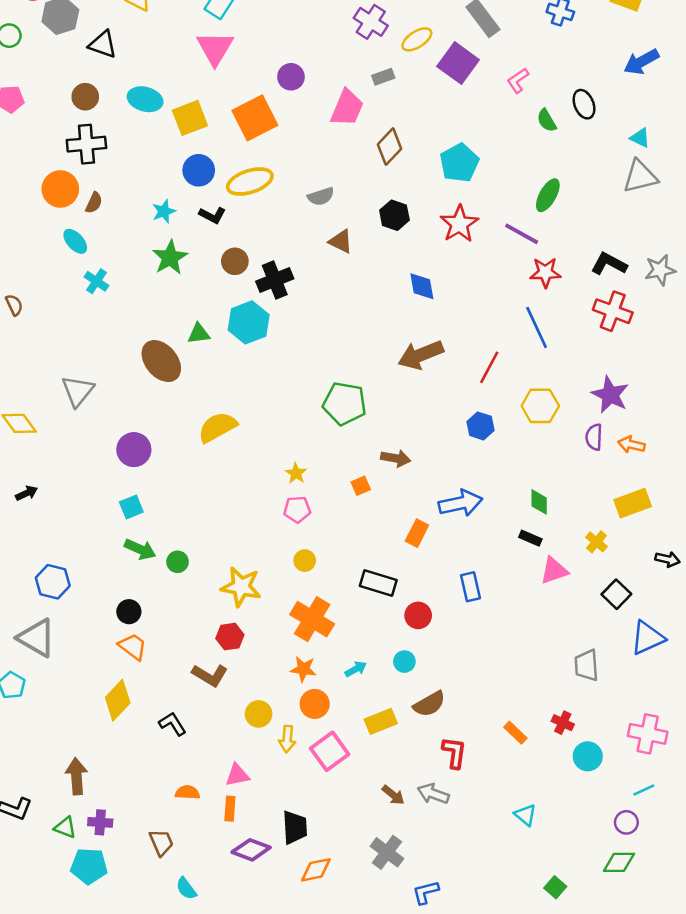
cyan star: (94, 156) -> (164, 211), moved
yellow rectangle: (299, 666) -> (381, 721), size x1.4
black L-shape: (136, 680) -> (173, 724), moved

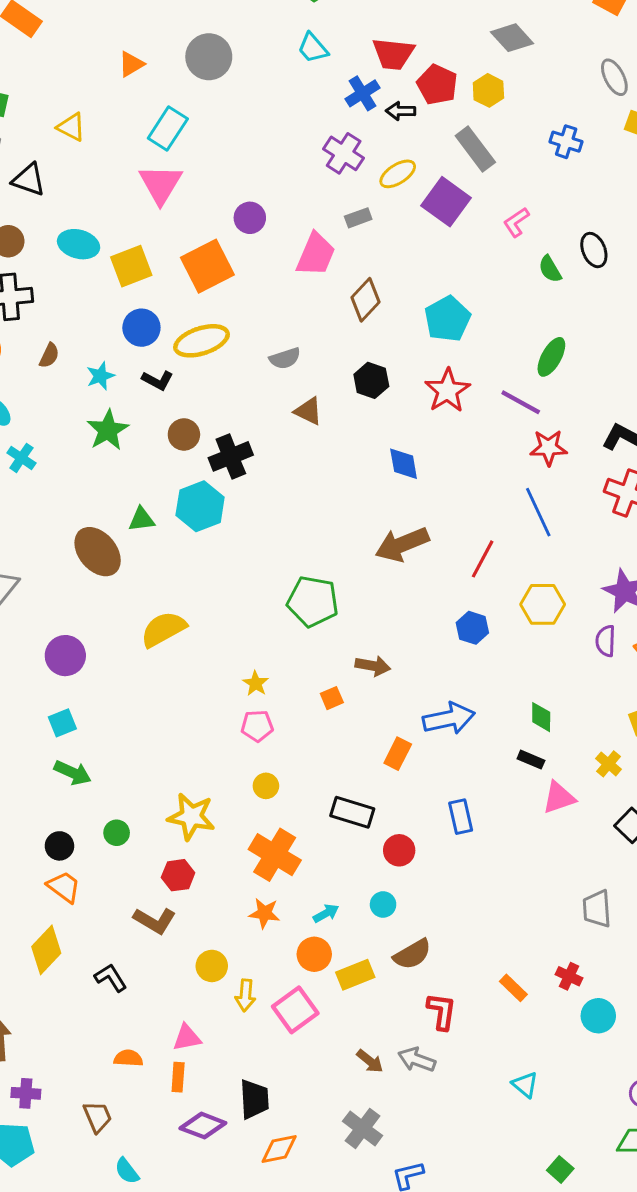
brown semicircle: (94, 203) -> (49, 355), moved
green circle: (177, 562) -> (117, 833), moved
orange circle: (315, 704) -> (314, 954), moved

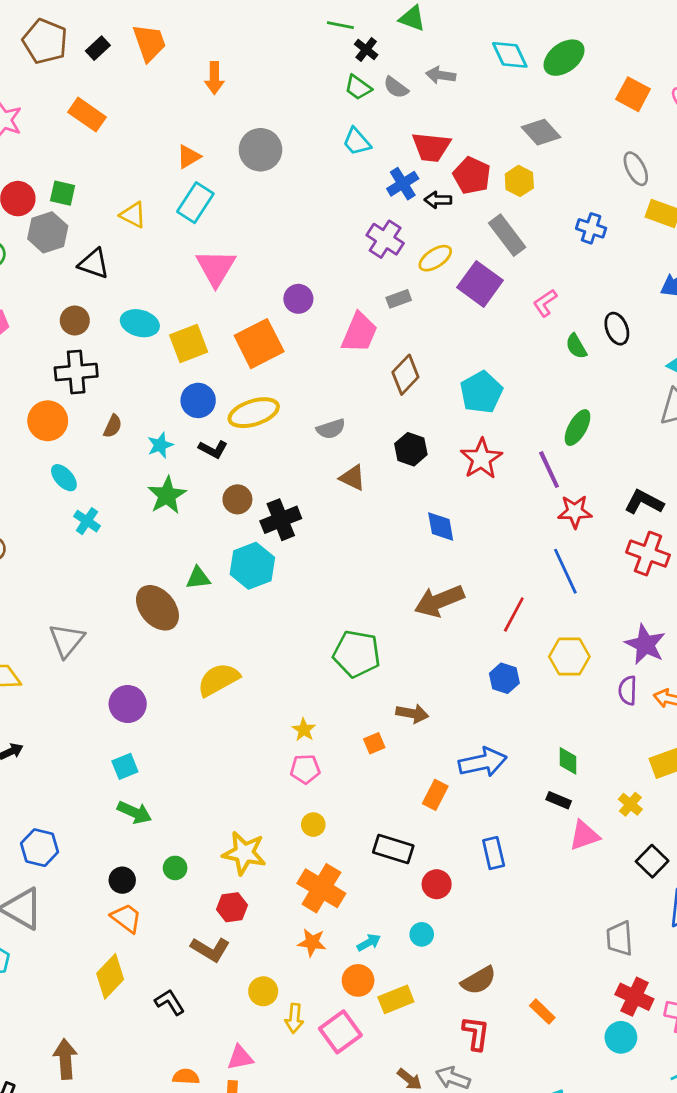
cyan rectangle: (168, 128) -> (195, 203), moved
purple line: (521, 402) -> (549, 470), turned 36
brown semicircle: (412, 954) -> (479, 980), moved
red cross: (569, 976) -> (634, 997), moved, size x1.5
********************
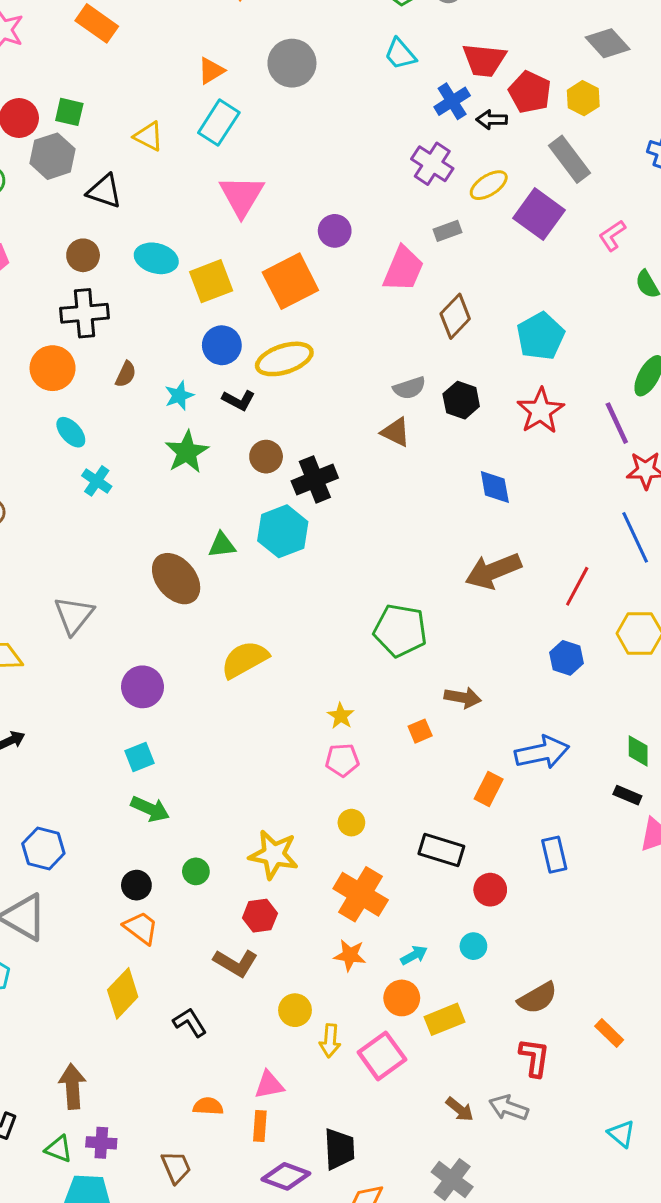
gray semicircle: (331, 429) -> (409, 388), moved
********************
WHAT THE EXERCISE ASKS
Retype only the lines above from the one with "cyan star: (94, 156) -> (164, 211), moved" through the one with "brown semicircle: (412, 954)", exactly and with both ends. Images stay out.

YOUR SOLUTION
cyan star: (94, 156) -> (164, 211), moved
yellow rectangle: (299, 666) -> (381, 721), size x1.4
black L-shape: (136, 680) -> (173, 724), moved

brown semicircle: (94, 203) -> (49, 355), moved
green circle: (177, 562) -> (117, 833), moved
orange circle: (315, 704) -> (314, 954), moved

cyan rectangle: (168, 128) -> (195, 203), moved
purple line: (521, 402) -> (549, 470), turned 36
brown semicircle: (412, 954) -> (479, 980), moved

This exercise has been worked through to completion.